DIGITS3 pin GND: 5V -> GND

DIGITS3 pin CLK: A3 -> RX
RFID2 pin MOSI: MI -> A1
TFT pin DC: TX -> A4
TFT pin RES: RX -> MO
+ + + + +
#### TRY IT
Everything in the listing should be set down again exactly.

#### OUTPUT BELOW
DIGITS3 pin GND: 5V -> GND

DIGITS3 pin CLK: A3 -> RX
RFID2 pin MOSI: MI -> A1
TFT pin DC: TX -> A4
TFT pin RES: RX -> MO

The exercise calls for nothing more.